EXERCISE PROMPT
Give back exactly the lines of the entries below from the line with "VR2: 1k (GND, N5, wiper" to the line with "U15: NOR (in", inclusive, and only those.

(INPUT begins)

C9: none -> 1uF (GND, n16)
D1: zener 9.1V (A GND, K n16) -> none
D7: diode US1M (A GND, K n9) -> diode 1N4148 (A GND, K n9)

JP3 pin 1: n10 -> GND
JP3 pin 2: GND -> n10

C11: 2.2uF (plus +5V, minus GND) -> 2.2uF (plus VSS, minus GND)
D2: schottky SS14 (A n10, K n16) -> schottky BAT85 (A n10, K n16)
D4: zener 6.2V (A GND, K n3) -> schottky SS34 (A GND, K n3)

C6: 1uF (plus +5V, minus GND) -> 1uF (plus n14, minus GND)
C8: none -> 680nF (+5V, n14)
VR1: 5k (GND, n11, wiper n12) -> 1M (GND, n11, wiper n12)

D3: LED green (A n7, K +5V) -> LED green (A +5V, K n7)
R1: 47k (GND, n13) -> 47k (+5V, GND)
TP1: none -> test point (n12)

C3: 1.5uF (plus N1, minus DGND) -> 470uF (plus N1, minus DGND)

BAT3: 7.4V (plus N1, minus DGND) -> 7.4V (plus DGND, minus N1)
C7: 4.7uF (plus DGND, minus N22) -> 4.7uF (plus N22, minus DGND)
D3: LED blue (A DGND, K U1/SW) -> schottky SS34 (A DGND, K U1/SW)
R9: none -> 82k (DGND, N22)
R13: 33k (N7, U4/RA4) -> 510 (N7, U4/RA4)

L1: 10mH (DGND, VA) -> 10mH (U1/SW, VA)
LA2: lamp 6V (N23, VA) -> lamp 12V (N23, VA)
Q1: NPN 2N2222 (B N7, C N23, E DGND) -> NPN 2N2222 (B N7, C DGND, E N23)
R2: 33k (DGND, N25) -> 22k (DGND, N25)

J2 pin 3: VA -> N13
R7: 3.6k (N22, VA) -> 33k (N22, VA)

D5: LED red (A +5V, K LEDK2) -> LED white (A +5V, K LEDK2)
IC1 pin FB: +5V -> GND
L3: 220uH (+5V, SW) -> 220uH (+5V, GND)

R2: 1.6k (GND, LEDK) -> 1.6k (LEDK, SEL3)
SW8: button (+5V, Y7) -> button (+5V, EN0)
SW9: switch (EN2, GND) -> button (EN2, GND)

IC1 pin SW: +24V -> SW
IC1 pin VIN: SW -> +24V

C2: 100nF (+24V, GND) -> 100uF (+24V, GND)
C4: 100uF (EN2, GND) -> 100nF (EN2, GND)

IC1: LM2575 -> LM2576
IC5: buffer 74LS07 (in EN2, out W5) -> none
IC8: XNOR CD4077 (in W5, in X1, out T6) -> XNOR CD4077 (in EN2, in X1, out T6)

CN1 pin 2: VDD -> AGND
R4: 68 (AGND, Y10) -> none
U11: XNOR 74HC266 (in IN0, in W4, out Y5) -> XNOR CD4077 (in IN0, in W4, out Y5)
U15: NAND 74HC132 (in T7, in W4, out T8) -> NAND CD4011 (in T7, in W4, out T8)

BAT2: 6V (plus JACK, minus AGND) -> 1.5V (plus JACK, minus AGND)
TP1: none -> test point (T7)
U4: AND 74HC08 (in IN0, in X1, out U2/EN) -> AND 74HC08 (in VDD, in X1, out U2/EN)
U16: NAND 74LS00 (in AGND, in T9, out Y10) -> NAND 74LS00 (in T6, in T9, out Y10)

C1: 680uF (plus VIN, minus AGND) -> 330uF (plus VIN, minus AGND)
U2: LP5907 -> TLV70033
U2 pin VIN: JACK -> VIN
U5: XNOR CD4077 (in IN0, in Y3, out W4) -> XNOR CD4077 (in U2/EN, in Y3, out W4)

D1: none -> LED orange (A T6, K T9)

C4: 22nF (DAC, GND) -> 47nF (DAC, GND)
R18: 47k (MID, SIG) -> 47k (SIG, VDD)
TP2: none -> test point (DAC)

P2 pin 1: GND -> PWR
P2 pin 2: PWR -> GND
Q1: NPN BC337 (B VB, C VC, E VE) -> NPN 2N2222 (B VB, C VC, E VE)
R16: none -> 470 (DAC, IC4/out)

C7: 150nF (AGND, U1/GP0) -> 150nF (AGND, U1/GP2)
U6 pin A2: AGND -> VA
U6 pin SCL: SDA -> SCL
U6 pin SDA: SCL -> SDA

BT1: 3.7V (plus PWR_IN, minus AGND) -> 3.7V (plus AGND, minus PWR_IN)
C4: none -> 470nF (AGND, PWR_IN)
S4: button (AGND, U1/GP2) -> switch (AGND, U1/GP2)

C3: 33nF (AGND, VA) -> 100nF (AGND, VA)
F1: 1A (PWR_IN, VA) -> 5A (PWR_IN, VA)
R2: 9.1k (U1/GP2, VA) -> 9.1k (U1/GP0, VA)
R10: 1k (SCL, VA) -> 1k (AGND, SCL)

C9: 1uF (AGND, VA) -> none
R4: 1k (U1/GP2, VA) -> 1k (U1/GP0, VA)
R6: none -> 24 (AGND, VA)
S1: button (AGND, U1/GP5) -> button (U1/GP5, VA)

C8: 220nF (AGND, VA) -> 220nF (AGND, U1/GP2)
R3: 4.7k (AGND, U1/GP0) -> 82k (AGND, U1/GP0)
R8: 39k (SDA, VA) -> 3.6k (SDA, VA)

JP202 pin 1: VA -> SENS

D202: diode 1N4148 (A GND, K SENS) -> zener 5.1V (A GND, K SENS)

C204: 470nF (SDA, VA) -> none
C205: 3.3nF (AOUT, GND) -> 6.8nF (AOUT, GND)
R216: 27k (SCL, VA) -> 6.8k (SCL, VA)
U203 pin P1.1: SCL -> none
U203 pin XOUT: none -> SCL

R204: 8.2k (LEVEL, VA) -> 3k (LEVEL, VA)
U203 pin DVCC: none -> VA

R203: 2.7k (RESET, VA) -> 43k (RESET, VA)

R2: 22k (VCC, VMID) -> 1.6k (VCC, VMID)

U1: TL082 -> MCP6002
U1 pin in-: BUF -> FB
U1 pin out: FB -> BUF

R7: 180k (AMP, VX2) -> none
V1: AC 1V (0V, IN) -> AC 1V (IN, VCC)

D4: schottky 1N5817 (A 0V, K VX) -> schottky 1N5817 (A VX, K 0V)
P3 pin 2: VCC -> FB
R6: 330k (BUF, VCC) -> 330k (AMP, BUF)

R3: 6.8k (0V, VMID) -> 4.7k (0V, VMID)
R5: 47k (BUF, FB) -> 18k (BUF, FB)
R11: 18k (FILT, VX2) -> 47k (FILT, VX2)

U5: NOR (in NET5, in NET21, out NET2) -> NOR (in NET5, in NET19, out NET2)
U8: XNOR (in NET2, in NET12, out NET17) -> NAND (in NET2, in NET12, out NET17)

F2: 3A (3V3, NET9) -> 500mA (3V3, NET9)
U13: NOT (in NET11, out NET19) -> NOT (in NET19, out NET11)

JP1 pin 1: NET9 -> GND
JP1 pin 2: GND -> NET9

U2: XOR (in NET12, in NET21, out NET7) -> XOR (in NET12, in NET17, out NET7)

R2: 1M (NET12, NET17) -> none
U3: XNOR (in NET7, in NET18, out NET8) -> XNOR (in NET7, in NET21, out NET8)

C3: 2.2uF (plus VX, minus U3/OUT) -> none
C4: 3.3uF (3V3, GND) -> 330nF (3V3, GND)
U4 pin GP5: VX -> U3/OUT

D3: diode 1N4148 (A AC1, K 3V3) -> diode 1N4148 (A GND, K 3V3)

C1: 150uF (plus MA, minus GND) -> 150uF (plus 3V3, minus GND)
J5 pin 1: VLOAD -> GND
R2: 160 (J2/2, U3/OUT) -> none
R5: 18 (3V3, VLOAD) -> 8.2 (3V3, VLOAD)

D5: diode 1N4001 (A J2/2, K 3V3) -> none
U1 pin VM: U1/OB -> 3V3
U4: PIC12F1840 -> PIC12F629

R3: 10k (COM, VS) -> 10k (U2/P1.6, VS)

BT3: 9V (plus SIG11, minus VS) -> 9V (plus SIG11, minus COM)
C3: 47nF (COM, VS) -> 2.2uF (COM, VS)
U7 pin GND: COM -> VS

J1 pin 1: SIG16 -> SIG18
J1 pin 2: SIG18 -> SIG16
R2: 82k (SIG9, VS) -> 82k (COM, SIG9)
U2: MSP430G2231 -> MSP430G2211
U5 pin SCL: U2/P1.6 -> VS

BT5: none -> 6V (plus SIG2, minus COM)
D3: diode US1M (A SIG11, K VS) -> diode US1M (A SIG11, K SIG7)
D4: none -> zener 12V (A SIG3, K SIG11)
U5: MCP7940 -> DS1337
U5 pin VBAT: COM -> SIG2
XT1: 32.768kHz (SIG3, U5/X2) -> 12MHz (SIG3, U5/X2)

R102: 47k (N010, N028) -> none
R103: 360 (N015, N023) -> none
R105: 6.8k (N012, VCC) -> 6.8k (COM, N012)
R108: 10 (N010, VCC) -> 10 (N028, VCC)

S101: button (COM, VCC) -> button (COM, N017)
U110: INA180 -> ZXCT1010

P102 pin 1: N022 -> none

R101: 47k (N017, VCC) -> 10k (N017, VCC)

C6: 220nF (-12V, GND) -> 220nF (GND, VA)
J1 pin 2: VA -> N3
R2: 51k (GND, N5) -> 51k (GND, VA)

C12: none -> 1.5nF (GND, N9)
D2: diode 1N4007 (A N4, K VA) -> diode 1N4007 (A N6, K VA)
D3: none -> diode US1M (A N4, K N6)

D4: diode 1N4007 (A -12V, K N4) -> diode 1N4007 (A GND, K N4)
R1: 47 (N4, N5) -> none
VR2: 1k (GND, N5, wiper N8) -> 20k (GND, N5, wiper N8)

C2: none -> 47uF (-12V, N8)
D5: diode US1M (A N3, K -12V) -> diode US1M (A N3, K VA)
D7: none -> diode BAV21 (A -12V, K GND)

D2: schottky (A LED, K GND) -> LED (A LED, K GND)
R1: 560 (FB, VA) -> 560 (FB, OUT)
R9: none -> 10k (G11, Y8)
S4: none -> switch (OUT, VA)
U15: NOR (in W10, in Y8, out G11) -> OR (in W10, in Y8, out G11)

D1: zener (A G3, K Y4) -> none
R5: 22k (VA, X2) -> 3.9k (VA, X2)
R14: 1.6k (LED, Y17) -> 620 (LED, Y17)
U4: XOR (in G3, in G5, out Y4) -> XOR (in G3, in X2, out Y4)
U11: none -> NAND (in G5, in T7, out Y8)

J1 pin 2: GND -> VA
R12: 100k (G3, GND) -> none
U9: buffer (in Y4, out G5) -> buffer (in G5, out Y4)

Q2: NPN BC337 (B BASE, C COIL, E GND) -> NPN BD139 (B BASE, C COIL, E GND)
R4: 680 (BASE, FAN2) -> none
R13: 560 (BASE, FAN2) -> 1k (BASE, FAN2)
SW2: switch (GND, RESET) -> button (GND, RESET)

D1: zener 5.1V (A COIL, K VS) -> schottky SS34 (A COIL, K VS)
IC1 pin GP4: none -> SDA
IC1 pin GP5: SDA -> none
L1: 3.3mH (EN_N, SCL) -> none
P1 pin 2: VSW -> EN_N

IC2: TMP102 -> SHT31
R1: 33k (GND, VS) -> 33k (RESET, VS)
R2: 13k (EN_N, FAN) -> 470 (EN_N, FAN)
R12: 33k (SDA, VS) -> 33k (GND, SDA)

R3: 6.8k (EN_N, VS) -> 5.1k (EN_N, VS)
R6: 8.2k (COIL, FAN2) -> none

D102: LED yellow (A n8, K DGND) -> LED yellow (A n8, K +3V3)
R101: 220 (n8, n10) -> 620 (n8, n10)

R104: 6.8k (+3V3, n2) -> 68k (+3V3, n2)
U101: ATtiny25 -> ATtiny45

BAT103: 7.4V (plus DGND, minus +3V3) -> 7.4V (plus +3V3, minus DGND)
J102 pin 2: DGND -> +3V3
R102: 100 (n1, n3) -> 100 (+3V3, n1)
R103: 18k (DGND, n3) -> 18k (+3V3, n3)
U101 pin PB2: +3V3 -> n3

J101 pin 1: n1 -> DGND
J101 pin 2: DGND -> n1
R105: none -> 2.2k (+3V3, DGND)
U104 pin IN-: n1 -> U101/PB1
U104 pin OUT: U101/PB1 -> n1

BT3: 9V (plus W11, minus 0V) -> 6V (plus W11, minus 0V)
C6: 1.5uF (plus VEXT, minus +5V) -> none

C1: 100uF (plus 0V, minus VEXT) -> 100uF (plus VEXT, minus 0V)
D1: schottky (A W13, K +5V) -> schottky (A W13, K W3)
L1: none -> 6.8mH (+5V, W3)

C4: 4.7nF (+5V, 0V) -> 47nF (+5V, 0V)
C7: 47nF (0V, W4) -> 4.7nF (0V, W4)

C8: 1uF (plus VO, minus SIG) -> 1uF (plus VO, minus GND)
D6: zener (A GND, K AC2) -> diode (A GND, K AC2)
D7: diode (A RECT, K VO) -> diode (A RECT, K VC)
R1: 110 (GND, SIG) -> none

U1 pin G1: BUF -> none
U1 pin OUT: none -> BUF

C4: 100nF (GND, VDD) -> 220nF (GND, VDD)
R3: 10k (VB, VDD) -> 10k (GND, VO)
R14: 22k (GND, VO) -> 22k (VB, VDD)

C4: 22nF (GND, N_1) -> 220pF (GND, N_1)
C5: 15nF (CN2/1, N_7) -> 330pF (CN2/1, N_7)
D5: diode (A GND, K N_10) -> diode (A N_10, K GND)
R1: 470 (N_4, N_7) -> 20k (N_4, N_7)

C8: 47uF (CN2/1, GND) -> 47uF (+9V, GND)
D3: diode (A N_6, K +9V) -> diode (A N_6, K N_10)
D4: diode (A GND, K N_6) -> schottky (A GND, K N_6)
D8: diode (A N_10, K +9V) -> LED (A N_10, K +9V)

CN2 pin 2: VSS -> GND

(INPUT ends)

RESPONSE TO THE TASK
VR2: 1k (GND, N5, wiper N8) -> 20k (GND, N5, wiper N8)

C2: none -> 47uF (-12V, N8)
D5: diode US1M (A N3, K -12V) -> diode US1M (A N3, K VA)
D7: none -> diode BAV21 (A -12V, K GND)

D2: schottky (A LED, K GND) -> LED (A LED, K GND)
R1: 560 (FB, VA) -> 560 (FB, OUT)
R9: none -> 10k (G11, Y8)
S4: none -> switch (OUT, VA)
U15: NOR (in W10, in Y8, out G11) -> OR (in W10, in Y8, out G11)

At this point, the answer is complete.